Segment Start: PROVIDED MATERIAL

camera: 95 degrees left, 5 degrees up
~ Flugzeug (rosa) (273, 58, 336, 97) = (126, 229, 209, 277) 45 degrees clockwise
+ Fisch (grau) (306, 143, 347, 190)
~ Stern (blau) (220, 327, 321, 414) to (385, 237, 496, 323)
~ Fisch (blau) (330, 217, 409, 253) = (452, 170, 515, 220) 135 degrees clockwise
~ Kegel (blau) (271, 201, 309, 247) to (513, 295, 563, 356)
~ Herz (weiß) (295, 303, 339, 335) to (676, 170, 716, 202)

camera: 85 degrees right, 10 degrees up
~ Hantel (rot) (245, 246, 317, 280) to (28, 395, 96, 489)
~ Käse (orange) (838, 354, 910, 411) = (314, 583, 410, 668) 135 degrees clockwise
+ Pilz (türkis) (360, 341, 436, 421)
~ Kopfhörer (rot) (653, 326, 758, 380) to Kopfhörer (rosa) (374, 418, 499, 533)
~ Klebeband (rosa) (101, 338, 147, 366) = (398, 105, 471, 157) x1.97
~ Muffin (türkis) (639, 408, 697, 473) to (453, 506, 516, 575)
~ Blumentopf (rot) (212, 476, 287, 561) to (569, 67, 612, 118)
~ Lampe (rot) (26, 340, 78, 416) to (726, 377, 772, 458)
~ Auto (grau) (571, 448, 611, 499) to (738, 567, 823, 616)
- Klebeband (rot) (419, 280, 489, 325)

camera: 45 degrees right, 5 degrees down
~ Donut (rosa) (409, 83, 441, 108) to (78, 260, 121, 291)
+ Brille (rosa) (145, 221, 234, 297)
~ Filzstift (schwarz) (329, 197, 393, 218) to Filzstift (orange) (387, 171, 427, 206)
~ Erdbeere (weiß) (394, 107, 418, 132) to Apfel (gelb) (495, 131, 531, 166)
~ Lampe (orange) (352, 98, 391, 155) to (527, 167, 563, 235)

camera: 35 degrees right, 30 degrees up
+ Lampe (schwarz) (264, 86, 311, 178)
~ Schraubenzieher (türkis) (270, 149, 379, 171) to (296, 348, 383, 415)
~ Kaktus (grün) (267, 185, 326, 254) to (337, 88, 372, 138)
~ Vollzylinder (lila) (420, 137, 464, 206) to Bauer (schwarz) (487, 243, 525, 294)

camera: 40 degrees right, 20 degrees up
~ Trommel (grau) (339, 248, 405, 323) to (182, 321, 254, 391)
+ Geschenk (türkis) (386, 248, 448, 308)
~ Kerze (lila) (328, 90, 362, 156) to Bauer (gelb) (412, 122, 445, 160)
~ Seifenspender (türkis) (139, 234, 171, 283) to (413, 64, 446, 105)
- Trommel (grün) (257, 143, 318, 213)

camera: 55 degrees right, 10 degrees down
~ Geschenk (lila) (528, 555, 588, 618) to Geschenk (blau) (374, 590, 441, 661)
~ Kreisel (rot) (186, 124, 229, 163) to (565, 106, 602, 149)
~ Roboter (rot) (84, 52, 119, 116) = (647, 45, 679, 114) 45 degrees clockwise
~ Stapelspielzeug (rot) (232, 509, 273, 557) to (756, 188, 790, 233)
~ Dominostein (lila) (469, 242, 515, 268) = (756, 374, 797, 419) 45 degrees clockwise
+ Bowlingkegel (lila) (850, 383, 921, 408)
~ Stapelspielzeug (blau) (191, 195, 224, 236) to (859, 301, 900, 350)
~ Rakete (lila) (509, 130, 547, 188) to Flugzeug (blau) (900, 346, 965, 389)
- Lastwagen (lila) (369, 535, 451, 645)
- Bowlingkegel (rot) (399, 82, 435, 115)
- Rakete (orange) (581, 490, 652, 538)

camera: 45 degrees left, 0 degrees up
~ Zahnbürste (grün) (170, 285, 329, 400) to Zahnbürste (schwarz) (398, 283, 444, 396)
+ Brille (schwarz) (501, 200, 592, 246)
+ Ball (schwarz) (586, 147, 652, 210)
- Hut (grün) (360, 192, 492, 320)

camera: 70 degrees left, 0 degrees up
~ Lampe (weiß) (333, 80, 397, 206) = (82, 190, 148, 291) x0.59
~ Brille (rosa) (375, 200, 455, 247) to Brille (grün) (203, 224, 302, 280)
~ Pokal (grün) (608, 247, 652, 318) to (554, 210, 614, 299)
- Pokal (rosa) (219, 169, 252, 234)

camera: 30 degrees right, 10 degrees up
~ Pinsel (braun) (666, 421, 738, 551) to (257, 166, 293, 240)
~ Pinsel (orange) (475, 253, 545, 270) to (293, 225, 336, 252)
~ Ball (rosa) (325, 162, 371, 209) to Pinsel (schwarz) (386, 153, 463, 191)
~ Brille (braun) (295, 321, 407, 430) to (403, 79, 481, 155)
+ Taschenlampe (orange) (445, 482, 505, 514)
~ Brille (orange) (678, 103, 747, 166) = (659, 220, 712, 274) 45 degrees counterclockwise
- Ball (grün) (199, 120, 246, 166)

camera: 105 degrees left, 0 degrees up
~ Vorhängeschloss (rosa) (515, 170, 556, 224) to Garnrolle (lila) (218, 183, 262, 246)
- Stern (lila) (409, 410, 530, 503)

Segment End: PROVIDED MATERIAL

TASK ITEM
Where a line of the data above includes the string "Fisch", pull it out.

SOLUTION TO THE EXERCISE
+ Fisch (grau) (306, 143, 347, 190)
~ Fisch (blau) (330, 217, 409, 253) = (452, 170, 515, 220) 135 degrees clockwise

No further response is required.